Description of the task: All lines from the one that contains "door: (187, 217) -> (165, 115), moved" through the final line of the entries must be repeated exactly. No other lines belong in the output.

Layout difference records:
************
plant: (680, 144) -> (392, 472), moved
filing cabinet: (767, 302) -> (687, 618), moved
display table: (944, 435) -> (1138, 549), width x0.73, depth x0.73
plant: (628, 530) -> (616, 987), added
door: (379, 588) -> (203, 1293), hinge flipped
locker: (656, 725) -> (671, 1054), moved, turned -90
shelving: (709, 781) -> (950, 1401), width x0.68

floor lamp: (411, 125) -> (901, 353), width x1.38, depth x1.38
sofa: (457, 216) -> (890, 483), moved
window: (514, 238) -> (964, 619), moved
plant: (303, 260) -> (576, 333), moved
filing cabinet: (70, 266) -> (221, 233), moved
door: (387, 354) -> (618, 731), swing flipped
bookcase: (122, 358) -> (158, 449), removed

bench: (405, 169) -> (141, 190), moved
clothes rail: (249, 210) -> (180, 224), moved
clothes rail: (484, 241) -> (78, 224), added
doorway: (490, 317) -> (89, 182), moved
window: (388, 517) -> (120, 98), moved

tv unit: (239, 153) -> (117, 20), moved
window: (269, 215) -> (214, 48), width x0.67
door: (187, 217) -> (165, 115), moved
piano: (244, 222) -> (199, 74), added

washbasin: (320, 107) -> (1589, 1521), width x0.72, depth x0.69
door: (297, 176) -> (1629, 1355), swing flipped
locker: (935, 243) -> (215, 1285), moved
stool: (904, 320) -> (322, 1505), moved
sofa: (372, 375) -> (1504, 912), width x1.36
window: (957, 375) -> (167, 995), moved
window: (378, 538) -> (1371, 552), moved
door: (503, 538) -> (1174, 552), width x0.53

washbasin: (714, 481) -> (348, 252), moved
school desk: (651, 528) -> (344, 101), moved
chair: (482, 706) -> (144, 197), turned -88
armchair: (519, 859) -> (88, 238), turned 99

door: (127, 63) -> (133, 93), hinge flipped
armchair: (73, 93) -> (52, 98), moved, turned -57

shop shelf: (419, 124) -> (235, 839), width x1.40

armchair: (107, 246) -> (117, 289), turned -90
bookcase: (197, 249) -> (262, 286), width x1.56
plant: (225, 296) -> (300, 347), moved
************
Written answer:
door: (187, 217) -> (165, 115), moved
piano: (244, 222) -> (199, 74), added

washbasin: (320, 107) -> (1589, 1521), width x0.72, depth x0.69
door: (297, 176) -> (1629, 1355), swing flipped
locker: (935, 243) -> (215, 1285), moved
stool: (904, 320) -> (322, 1505), moved
sofa: (372, 375) -> (1504, 912), width x1.36
window: (957, 375) -> (167, 995), moved
window: (378, 538) -> (1371, 552), moved
door: (503, 538) -> (1174, 552), width x0.53

washbasin: (714, 481) -> (348, 252), moved
school desk: (651, 528) -> (344, 101), moved
chair: (482, 706) -> (144, 197), turned -88
armchair: (519, 859) -> (88, 238), turned 99

door: (127, 63) -> (133, 93), hinge flipped
armchair: (73, 93) -> (52, 98), moved, turned -57

shop shelf: (419, 124) -> (235, 839), width x1.40

armchair: (107, 246) -> (117, 289), turned -90
bookcase: (197, 249) -> (262, 286), width x1.56
plant: (225, 296) -> (300, 347), moved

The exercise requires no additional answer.